*WHAT IS NEEDED*:
Since the records include pictures, leave those out while you reproduce exactly and only the lines from the one containing "godare (grey) 265, 130" through the one containing "guvetafik (yellow) 341, 260", inclusive.

*INPUT RECORDS*:
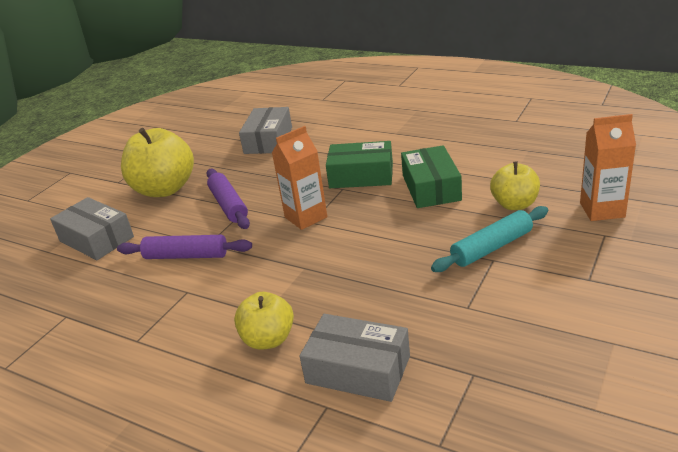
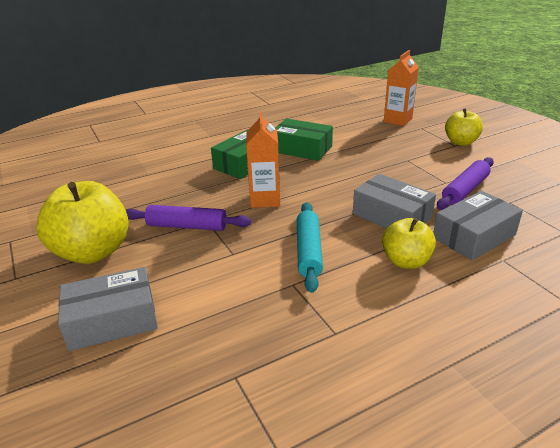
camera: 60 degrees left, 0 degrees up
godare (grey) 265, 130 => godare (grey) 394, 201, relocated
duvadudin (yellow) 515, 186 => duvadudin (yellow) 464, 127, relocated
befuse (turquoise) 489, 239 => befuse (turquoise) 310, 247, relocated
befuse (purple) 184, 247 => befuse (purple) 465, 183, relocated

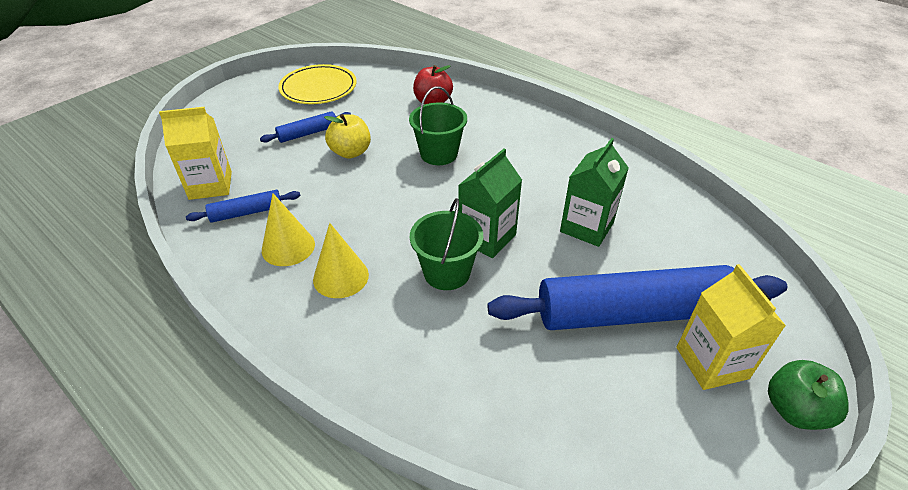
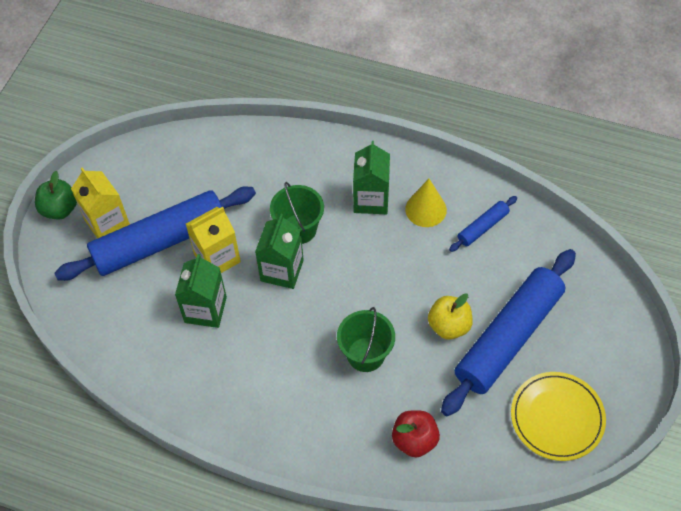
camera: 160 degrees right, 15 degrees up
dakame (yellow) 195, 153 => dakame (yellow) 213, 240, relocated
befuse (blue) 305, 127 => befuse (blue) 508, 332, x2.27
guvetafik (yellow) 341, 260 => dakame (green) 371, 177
==
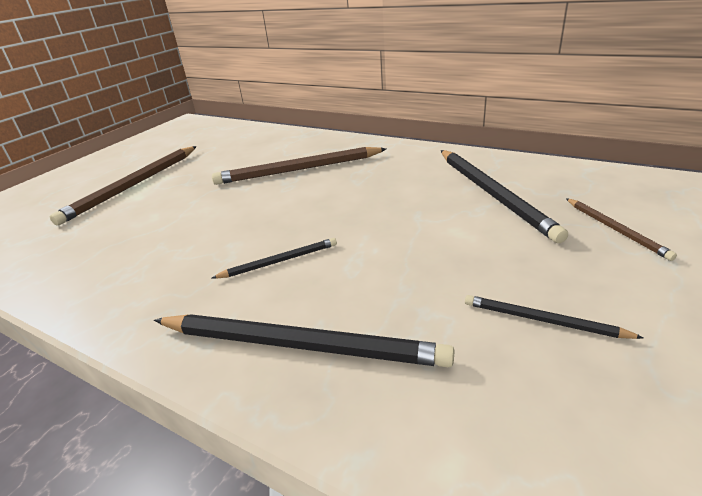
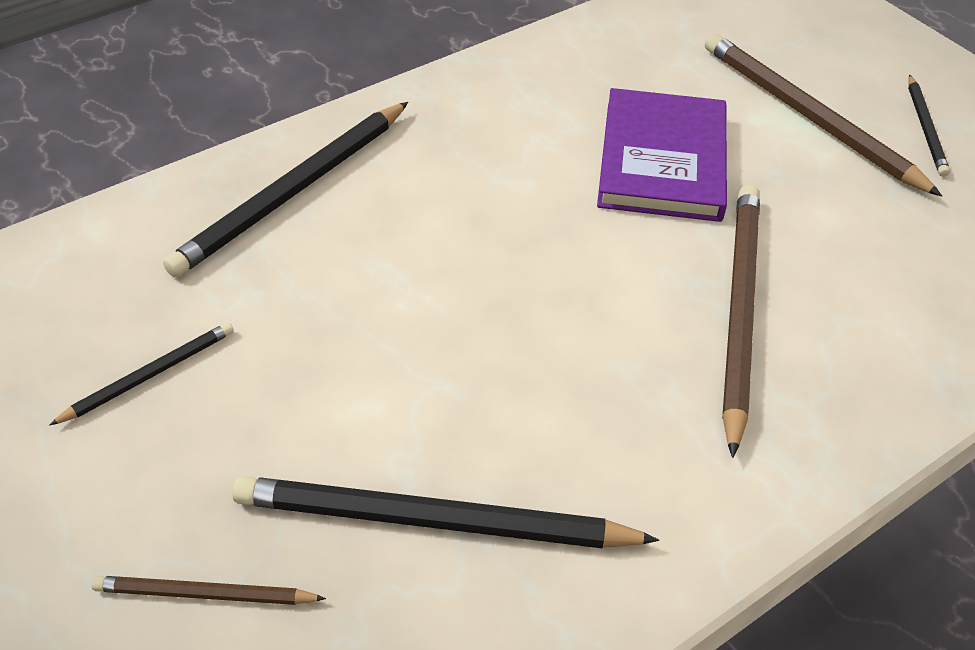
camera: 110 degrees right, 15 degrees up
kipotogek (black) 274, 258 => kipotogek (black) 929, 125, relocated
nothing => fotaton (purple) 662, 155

*ANSWER SECTION*:
godare (grey) 265, 130 => godare (grey) 394, 201, relocated
duvadudin (yellow) 515, 186 => duvadudin (yellow) 464, 127, relocated
befuse (turquoise) 489, 239 => befuse (turquoise) 310, 247, relocated
befuse (purple) 184, 247 => befuse (purple) 465, 183, relocated

camera: 160 degrees right, 15 degrees up
dakame (yellow) 195, 153 => dakame (yellow) 213, 240, relocated
befuse (blue) 305, 127 => befuse (blue) 508, 332, x2.27
guvetafik (yellow) 341, 260 => dakame (green) 371, 177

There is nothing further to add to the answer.